== Input data

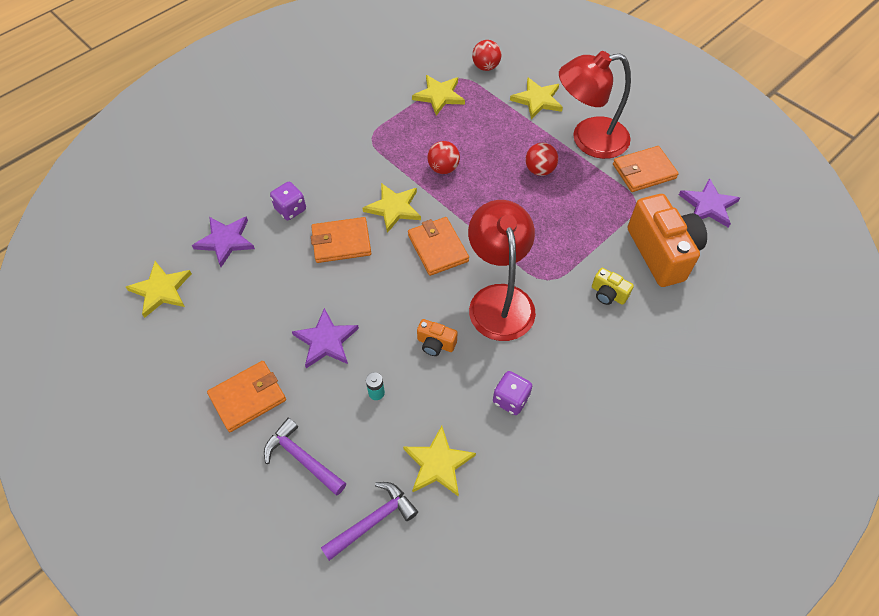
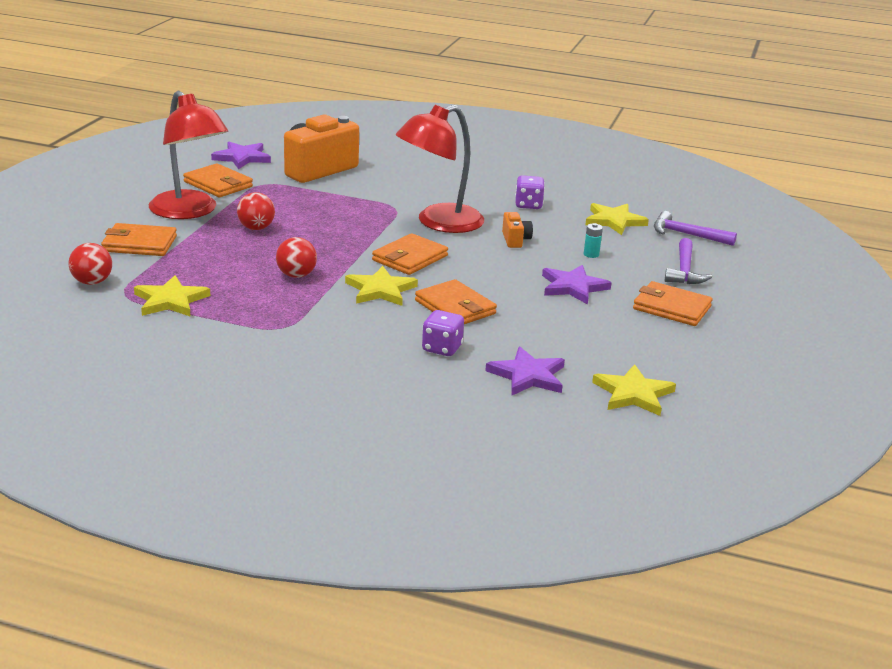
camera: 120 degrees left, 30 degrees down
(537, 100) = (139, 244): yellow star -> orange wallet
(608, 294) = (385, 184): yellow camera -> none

====

Goal of the exercise
Transcribe all of the data above exactly; no picture belongs in the copy.

Reply to the task
camera: 120 degrees left, 30 degrees down
(537, 100) = (139, 244): yellow star -> orange wallet
(608, 294) = (385, 184): yellow camera -> none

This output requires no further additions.